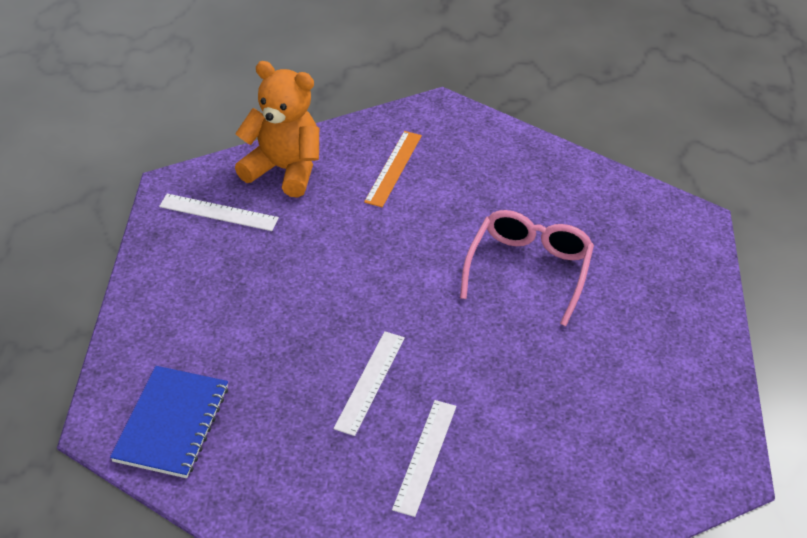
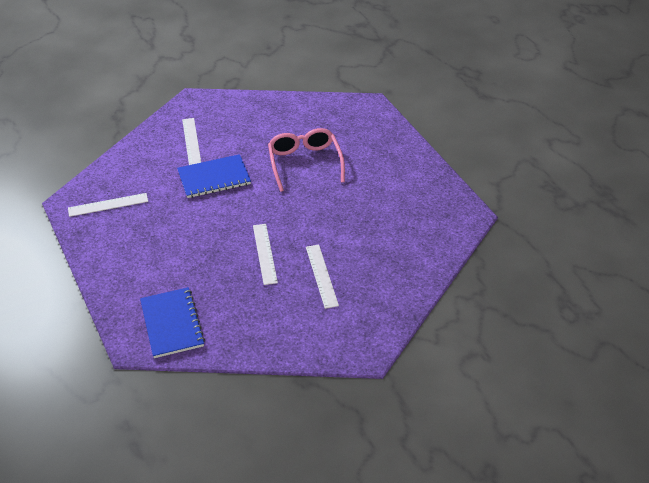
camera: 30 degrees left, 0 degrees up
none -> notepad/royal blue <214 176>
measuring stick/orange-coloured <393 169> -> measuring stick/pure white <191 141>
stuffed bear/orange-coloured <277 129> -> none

──────

_Task to complete:_ Give back, unchanged, the line that holds "none -> notepad/royal blue <214 176>" along with all lines after it through the last line above.

_Solved problem:_
none -> notepad/royal blue <214 176>
measuring stick/orange-coloured <393 169> -> measuring stick/pure white <191 141>
stuffed bear/orange-coloured <277 129> -> none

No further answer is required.